— WHAT YOU NEED TO DO —
Find the lines holding the string "SERVO" in the data, then copy all of them.

— DATA TO EXAMINE —

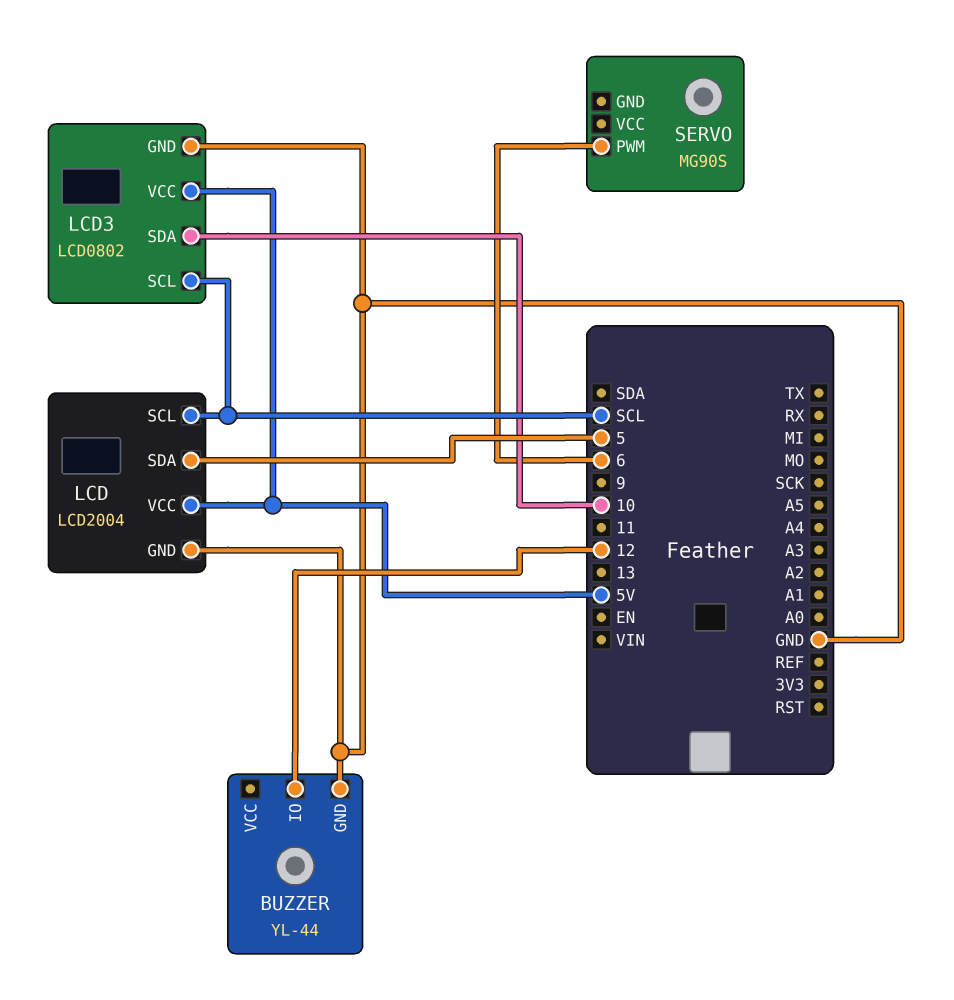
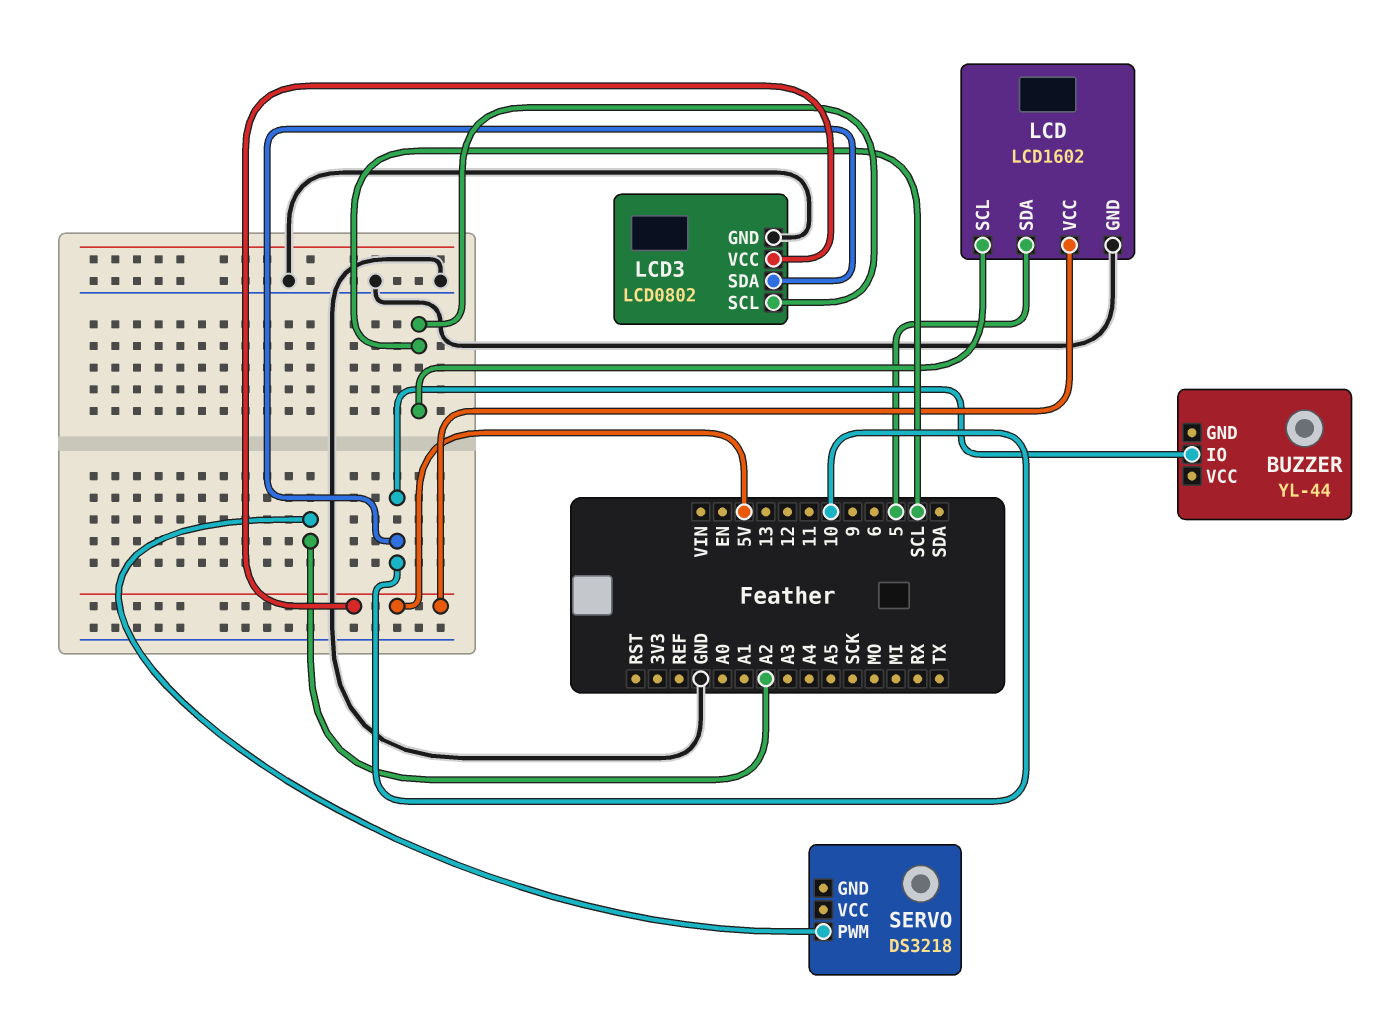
BUZZER pin GND: GND -> none
BUZZER pin IO: 12 -> 10
LCD: LCD2004 -> LCD1602
SERVO: MG90S -> DS3218
SERVO pin PWM: 6 -> A2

— YOUR SOLUTION —
SERVO: MG90S -> DS3218
SERVO pin PWM: 6 -> A2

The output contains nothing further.